* Your task
For the entries below, report every line that includes the word "elsewhere".

* Information

• • •

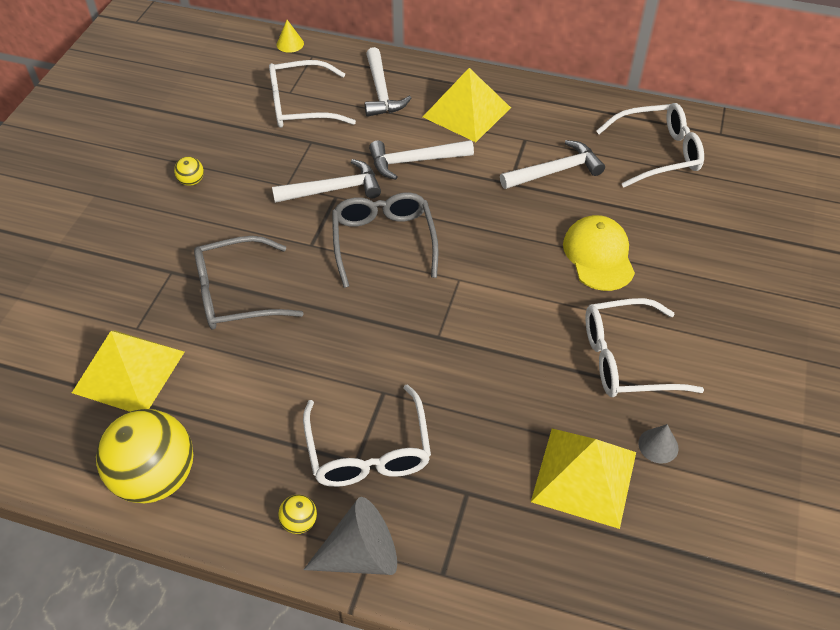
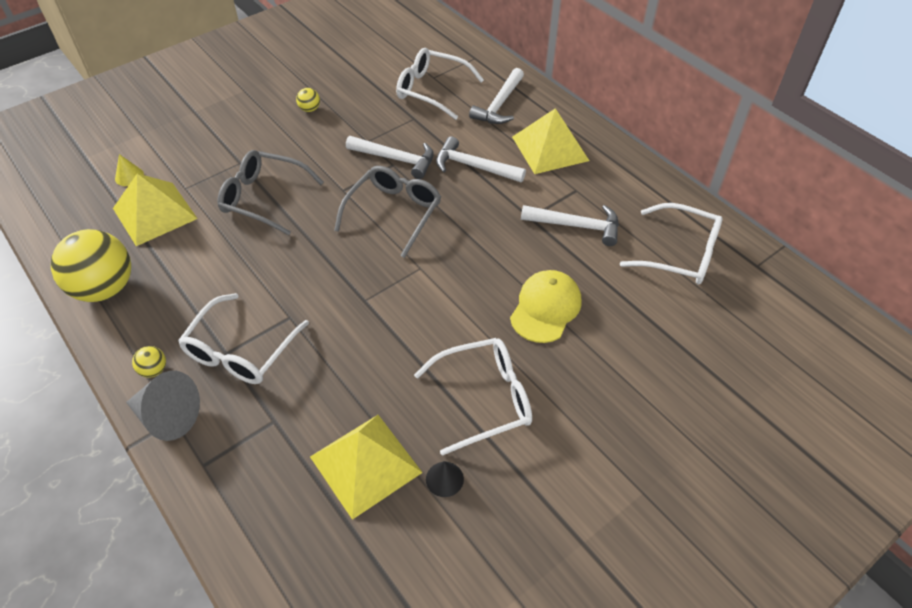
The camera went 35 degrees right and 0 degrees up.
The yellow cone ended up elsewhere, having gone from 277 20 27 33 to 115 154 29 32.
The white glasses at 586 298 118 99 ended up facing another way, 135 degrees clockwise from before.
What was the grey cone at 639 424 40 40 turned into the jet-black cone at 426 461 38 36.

• • •

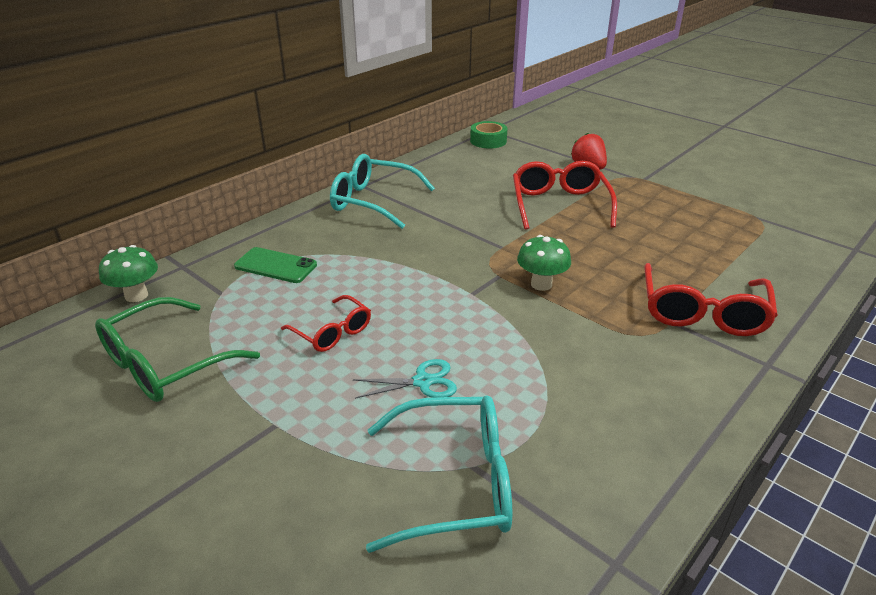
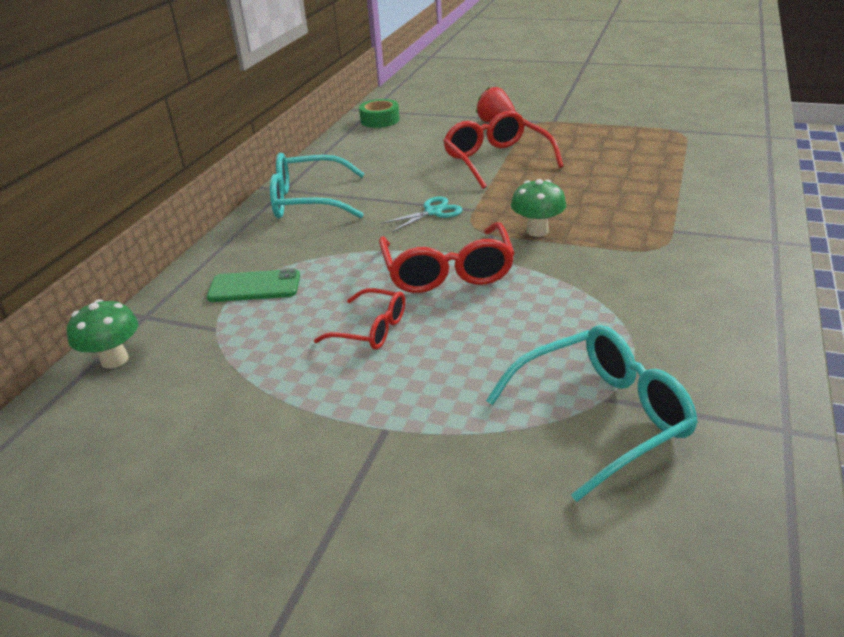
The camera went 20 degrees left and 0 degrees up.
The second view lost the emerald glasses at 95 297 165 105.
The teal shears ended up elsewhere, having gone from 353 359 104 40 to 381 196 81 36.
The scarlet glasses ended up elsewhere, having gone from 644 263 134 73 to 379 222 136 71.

• • •

* The completed task
The yellow cone ended up elsewhere, having gone from 277 20 27 33 to 115 154 29 32.
The teal shears ended up elsewhere, having gone from 353 359 104 40 to 381 196 81 36.
The scarlet glasses ended up elsewhere, having gone from 644 263 134 73 to 379 222 136 71.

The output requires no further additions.